**TO DO:**
Each line must appear in the answer exactly as it does in the data.

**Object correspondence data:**
++++++++++++++++++++
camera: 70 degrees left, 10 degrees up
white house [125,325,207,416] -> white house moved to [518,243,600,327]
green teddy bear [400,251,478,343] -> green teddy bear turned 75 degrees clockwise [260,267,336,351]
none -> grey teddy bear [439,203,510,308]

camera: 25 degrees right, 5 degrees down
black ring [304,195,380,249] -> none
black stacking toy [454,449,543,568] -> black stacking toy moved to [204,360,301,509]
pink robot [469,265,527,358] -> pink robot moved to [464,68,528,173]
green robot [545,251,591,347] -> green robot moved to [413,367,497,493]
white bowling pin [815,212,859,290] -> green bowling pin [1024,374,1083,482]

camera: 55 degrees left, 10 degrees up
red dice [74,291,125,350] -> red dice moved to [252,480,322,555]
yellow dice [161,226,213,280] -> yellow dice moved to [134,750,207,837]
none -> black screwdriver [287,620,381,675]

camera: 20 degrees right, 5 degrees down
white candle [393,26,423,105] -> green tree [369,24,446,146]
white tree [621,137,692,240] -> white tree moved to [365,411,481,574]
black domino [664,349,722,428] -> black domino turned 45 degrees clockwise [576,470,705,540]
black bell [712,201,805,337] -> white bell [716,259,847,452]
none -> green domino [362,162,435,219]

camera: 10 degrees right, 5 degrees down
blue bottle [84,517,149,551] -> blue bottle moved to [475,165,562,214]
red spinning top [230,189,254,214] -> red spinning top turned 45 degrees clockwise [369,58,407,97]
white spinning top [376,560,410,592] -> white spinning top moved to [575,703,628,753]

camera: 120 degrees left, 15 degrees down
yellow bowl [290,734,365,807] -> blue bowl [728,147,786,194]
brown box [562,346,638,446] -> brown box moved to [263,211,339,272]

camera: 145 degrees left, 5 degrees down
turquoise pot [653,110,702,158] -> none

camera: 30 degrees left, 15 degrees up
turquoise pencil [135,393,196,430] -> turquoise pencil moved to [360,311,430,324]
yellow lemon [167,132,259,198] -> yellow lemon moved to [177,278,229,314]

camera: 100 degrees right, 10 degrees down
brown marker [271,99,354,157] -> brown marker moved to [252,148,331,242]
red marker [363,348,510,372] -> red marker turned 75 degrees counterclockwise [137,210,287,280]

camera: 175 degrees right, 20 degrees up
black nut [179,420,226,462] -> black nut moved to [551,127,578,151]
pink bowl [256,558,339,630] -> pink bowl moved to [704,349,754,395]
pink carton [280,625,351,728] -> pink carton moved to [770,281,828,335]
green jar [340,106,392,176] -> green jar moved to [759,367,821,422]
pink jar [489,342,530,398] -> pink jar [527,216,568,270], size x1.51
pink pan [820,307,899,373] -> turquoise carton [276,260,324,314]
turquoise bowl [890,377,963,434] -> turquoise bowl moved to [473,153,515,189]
++++++++++++++++++++
**TASK OUTPUT:**
camera: 70 degrees left, 10 degrees up
white house [125,325,207,416] -> white house moved to [518,243,600,327]
green teddy bear [400,251,478,343] -> green teddy bear turned 75 degrees clockwise [260,267,336,351]
none -> grey teddy bear [439,203,510,308]

camera: 25 degrees right, 5 degrees down
black ring [304,195,380,249] -> none
black stacking toy [454,449,543,568] -> black stacking toy moved to [204,360,301,509]
pink robot [469,265,527,358] -> pink robot moved to [464,68,528,173]
green robot [545,251,591,347] -> green robot moved to [413,367,497,493]
white bowling pin [815,212,859,290] -> green bowling pin [1024,374,1083,482]

camera: 55 degrees left, 10 degrees up
red dice [74,291,125,350] -> red dice moved to [252,480,322,555]
yellow dice [161,226,213,280] -> yellow dice moved to [134,750,207,837]
none -> black screwdriver [287,620,381,675]

camera: 20 degrees right, 5 degrees down
white candle [393,26,423,105] -> green tree [369,24,446,146]
white tree [621,137,692,240] -> white tree moved to [365,411,481,574]
black domino [664,349,722,428] -> black domino turned 45 degrees clockwise [576,470,705,540]
black bell [712,201,805,337] -> white bell [716,259,847,452]
none -> green domino [362,162,435,219]

camera: 10 degrees right, 5 degrees down
blue bottle [84,517,149,551] -> blue bottle moved to [475,165,562,214]
red spinning top [230,189,254,214] -> red spinning top turned 45 degrees clockwise [369,58,407,97]
white spinning top [376,560,410,592] -> white spinning top moved to [575,703,628,753]

camera: 120 degrees left, 15 degrees down
yellow bowl [290,734,365,807] -> blue bowl [728,147,786,194]
brown box [562,346,638,446] -> brown box moved to [263,211,339,272]

camera: 145 degrees left, 5 degrees down
turquoise pot [653,110,702,158] -> none

camera: 30 degrees left, 15 degrees up
turquoise pencil [135,393,196,430] -> turquoise pencil moved to [360,311,430,324]
yellow lemon [167,132,259,198] -> yellow lemon moved to [177,278,229,314]

camera: 100 degrees right, 10 degrees down
brown marker [271,99,354,157] -> brown marker moved to [252,148,331,242]
red marker [363,348,510,372] -> red marker turned 75 degrees counterclockwise [137,210,287,280]

camera: 175 degrees right, 20 degrees up
black nut [179,420,226,462] -> black nut moved to [551,127,578,151]
pink bowl [256,558,339,630] -> pink bowl moved to [704,349,754,395]
pink carton [280,625,351,728] -> pink carton moved to [770,281,828,335]
green jar [340,106,392,176] -> green jar moved to [759,367,821,422]
pink jar [489,342,530,398] -> pink jar [527,216,568,270], size x1.51
pink pan [820,307,899,373] -> turquoise carton [276,260,324,314]
turquoise bowl [890,377,963,434] -> turquoise bowl moved to [473,153,515,189]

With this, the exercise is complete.